START Records to process

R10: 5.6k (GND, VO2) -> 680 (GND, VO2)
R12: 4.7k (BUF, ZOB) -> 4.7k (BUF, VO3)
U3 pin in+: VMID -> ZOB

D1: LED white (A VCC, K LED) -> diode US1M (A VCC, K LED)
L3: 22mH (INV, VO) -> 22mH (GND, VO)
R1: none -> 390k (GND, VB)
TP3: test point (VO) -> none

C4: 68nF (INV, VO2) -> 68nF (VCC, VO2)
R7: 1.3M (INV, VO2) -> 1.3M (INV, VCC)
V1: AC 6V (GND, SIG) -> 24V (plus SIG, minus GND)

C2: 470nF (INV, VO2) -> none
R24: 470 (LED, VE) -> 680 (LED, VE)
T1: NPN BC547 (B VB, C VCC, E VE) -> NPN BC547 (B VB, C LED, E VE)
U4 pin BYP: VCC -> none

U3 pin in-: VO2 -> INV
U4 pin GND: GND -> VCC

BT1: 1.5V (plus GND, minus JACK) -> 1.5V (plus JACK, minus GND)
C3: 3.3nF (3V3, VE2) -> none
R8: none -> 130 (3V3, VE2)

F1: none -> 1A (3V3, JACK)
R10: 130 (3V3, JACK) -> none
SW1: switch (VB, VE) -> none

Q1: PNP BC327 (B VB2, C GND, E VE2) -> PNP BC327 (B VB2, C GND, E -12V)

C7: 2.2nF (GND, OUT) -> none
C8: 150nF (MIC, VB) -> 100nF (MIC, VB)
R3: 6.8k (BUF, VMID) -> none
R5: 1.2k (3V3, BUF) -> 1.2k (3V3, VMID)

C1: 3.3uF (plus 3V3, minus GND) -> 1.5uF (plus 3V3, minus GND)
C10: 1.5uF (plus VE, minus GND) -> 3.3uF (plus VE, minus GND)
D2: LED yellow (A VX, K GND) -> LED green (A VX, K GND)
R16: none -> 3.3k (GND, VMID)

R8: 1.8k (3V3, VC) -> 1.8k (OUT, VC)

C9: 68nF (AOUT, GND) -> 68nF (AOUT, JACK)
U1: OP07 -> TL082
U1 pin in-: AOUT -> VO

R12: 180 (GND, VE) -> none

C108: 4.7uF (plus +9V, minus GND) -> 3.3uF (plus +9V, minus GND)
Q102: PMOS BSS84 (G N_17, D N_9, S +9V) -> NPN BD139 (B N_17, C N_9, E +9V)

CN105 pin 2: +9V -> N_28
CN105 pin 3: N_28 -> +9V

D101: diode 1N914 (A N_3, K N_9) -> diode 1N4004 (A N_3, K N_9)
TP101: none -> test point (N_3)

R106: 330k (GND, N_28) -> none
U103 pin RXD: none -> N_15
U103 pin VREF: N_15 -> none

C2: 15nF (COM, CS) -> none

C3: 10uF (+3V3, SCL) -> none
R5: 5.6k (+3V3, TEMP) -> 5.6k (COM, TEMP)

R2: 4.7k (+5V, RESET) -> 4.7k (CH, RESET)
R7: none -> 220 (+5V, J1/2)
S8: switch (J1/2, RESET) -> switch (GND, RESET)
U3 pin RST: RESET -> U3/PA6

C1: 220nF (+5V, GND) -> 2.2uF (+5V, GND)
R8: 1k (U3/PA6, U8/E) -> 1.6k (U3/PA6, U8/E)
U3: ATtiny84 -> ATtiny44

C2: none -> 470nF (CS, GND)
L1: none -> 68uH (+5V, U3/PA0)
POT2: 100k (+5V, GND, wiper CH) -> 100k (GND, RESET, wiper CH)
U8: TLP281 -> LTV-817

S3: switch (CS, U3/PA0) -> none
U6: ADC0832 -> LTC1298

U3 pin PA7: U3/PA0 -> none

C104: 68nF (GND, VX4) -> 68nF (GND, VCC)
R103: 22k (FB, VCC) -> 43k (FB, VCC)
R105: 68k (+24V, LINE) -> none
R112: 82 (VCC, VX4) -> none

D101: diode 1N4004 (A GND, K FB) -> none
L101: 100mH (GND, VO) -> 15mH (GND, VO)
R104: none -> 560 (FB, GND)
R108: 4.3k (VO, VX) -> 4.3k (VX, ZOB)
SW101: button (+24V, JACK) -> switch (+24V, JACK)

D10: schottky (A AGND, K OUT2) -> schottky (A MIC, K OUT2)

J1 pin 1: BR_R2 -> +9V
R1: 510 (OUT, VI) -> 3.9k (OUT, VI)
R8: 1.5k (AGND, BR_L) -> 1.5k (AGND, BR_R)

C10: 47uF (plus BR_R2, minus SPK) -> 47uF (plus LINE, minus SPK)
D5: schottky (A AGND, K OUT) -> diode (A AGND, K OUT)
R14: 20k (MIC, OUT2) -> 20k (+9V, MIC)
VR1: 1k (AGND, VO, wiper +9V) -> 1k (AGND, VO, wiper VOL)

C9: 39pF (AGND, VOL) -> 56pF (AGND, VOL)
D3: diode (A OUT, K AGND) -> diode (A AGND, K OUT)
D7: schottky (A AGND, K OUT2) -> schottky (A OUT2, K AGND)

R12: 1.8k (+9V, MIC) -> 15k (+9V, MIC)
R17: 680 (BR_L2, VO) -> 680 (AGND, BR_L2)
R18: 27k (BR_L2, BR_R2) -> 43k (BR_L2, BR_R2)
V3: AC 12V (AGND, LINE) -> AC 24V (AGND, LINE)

END Records to process

● Exercise instructions
In the data above, find the line that contains "C2: 470nF (INV, VO2) -> none", then reproduce exactly every line from the first line through that line.

● Solution to this problem
R10: 5.6k (GND, VO2) -> 680 (GND, VO2)
R12: 4.7k (BUF, ZOB) -> 4.7k (BUF, VO3)
U3 pin in+: VMID -> ZOB

D1: LED white (A VCC, K LED) -> diode US1M (A VCC, K LED)
L3: 22mH (INV, VO) -> 22mH (GND, VO)
R1: none -> 390k (GND, VB)
TP3: test point (VO) -> none

C4: 68nF (INV, VO2) -> 68nF (VCC, VO2)
R7: 1.3M (INV, VO2) -> 1.3M (INV, VCC)
V1: AC 6V (GND, SIG) -> 24V (plus SIG, minus GND)

C2: 470nF (INV, VO2) -> none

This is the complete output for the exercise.